Dataset records
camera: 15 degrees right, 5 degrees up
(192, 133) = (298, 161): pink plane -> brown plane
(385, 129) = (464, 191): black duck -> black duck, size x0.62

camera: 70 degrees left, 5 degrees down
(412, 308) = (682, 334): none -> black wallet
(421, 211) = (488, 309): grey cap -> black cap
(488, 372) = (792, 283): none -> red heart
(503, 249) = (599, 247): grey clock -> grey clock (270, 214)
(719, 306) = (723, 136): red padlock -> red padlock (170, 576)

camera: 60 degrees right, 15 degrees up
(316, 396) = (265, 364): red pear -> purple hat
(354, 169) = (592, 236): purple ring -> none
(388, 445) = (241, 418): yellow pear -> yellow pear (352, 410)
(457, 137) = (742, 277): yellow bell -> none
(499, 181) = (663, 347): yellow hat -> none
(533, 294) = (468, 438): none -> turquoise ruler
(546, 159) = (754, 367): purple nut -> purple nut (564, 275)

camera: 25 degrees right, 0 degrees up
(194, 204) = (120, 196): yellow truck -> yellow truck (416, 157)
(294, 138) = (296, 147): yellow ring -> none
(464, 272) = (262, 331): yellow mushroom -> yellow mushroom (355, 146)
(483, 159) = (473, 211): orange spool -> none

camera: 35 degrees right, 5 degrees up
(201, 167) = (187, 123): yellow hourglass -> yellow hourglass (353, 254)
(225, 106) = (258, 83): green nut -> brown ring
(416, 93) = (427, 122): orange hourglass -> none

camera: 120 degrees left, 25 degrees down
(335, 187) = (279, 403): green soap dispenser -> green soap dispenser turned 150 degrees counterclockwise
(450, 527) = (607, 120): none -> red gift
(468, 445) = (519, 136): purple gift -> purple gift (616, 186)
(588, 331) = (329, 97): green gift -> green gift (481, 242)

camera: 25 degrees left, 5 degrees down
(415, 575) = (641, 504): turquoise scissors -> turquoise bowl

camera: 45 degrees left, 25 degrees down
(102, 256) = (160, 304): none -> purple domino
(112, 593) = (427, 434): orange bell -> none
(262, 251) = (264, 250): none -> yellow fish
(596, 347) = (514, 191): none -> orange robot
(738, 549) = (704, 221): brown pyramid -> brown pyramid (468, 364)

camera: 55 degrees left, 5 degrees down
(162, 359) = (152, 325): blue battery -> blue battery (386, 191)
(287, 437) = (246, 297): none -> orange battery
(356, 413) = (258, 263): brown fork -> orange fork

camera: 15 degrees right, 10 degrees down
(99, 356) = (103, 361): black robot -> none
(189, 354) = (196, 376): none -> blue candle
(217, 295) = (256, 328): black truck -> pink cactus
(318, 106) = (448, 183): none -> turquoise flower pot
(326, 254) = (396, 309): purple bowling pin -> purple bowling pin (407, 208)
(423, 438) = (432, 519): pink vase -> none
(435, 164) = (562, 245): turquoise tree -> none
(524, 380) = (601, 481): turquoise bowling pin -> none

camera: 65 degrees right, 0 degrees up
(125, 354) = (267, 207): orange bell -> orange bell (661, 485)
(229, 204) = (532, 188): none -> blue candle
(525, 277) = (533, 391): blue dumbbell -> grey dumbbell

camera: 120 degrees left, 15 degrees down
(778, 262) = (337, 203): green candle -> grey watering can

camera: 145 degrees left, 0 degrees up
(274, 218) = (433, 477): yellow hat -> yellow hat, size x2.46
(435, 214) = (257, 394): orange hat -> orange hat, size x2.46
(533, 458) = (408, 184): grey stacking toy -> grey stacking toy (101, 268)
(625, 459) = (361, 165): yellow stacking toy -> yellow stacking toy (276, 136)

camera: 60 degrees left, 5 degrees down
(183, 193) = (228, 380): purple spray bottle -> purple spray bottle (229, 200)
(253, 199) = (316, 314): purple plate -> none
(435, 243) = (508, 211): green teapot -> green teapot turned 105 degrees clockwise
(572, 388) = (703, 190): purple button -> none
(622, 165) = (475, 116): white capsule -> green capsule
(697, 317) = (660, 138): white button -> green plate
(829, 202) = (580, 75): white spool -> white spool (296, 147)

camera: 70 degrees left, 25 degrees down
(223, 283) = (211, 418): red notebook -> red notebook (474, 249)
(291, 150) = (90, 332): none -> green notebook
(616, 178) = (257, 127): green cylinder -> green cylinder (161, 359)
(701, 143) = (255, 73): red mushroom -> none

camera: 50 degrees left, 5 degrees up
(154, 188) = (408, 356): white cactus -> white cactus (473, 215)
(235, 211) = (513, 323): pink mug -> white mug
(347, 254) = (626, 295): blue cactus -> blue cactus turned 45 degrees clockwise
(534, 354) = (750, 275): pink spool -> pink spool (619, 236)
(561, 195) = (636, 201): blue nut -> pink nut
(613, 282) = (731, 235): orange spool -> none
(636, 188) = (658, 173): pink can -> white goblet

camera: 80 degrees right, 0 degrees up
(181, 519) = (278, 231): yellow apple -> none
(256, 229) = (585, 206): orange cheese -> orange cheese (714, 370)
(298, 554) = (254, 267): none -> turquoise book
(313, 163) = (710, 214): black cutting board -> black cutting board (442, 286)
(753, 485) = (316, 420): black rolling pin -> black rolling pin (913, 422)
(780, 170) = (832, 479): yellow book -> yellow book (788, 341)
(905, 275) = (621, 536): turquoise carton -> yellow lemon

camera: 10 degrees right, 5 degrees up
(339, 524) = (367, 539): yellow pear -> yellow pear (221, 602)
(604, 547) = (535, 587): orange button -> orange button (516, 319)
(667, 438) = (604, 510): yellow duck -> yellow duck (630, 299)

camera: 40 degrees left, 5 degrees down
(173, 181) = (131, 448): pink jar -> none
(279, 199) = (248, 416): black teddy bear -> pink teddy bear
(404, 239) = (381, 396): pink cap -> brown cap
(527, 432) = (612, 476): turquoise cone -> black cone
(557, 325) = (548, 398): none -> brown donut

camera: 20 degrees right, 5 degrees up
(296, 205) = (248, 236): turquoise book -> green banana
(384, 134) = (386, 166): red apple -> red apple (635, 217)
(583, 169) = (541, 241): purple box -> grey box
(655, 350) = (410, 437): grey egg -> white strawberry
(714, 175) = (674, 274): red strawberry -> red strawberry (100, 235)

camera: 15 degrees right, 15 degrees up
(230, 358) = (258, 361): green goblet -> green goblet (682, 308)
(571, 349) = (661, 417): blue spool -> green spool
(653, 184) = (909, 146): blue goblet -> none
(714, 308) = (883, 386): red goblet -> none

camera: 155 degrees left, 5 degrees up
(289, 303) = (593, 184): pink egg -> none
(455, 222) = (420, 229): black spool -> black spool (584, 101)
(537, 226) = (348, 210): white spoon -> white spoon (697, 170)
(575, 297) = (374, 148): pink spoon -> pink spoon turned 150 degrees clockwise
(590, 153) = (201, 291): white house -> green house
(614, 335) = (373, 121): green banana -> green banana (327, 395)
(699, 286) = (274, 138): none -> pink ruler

__PROBLEM__
Check the lines above and copy each one that includes "left".

__RESULT BELOW__
camera: 70 degrees left, 5 degrees down
camera: 120 degrees left, 25 degrees down
camera: 25 degrees left, 5 degrees down
camera: 45 degrees left, 25 degrees down
camera: 55 degrees left, 5 degrees down
camera: 120 degrees left, 15 degrees down
camera: 145 degrees left, 0 degrees up
camera: 60 degrees left, 5 degrees down
camera: 70 degrees left, 25 degrees down
camera: 50 degrees left, 5 degrees up
camera: 40 degrees left, 5 degrees down
camera: 155 degrees left, 5 degrees up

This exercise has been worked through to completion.